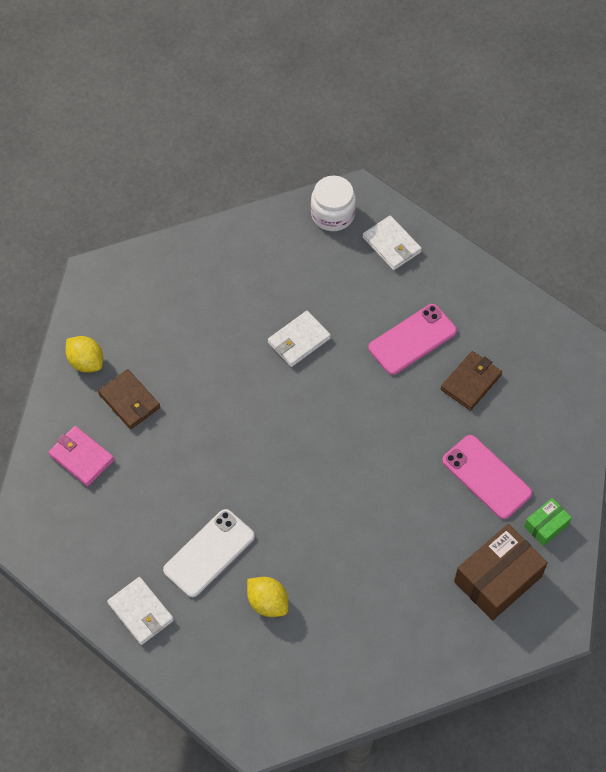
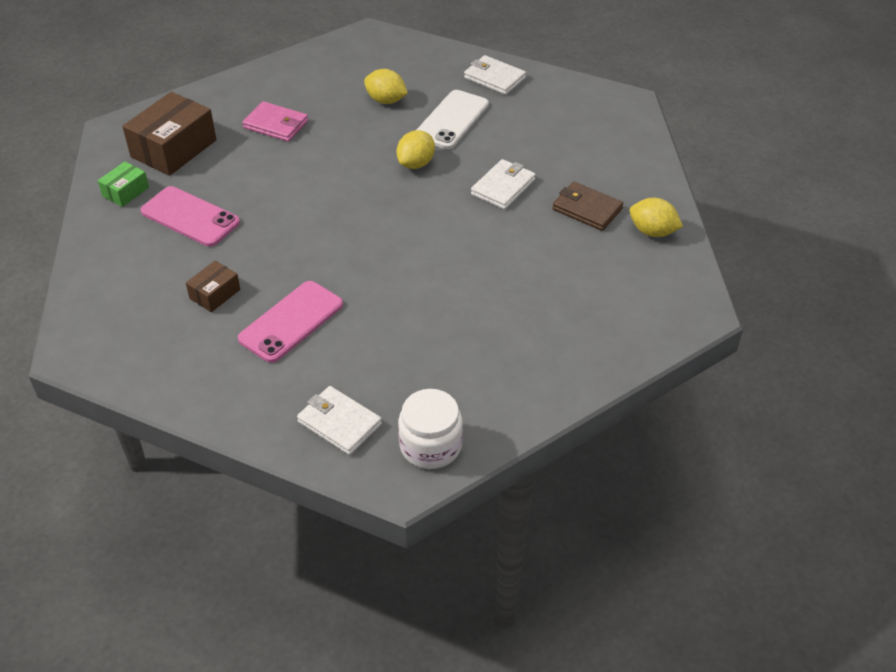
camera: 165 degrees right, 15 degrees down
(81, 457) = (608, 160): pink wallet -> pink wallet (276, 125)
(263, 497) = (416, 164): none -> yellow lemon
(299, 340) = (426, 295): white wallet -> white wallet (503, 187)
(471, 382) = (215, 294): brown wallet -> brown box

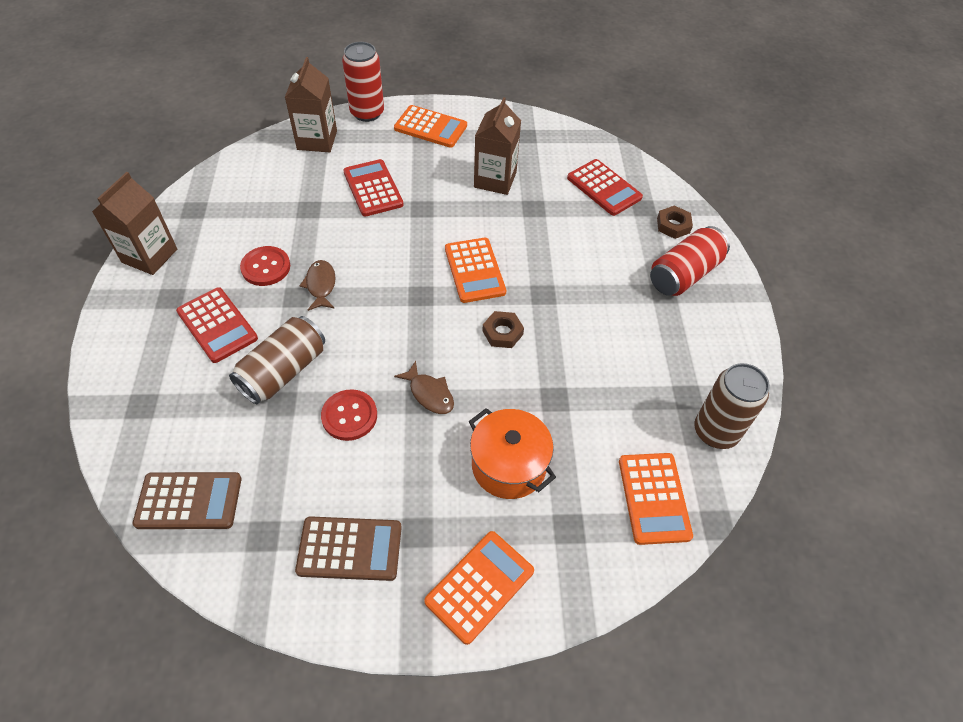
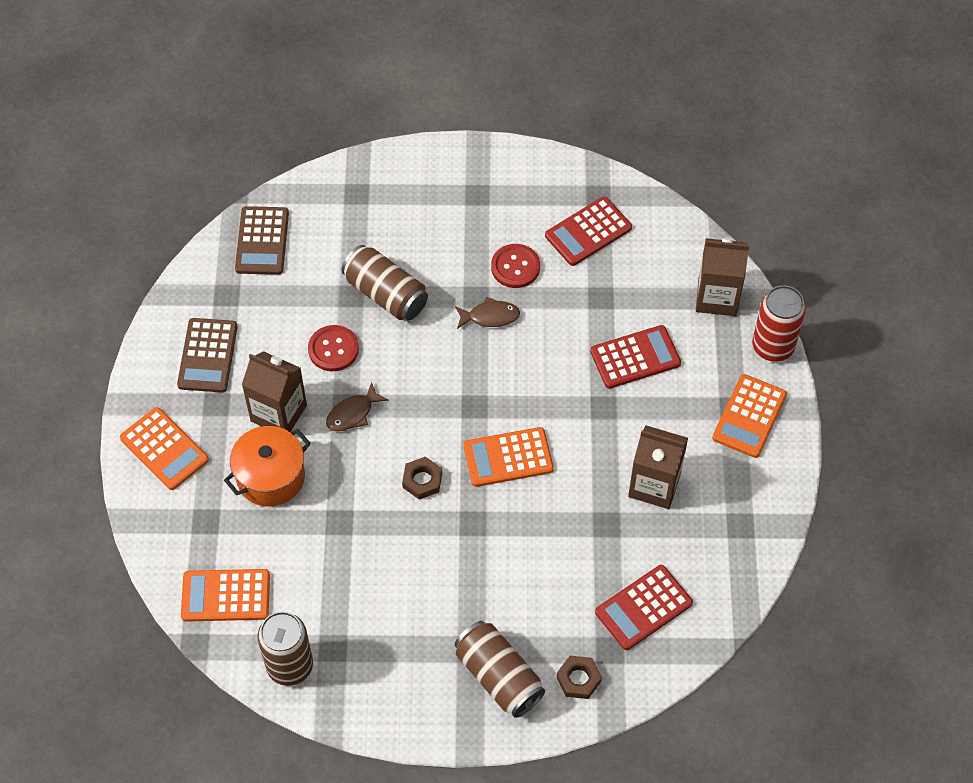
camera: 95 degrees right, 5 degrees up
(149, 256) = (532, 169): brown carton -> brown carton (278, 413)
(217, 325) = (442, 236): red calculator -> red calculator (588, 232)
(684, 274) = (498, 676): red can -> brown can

What is being asked>
Output the entries above exactly. Drop the pictures.

Exercise output>
camera: 165 degrees right, 15 degrees down
(81, 457) = (608, 160): pink wallet -> pink wallet (276, 125)
(263, 497) = (416, 164): none -> yellow lemon
(299, 340) = (426, 295): white wallet -> white wallet (503, 187)
(471, 382) = (215, 294): brown wallet -> brown box

camera: 95 degrees right, 5 degrees up
(149, 256) = (532, 169): brown carton -> brown carton (278, 413)
(217, 325) = (442, 236): red calculator -> red calculator (588, 232)
(684, 274) = (498, 676): red can -> brown can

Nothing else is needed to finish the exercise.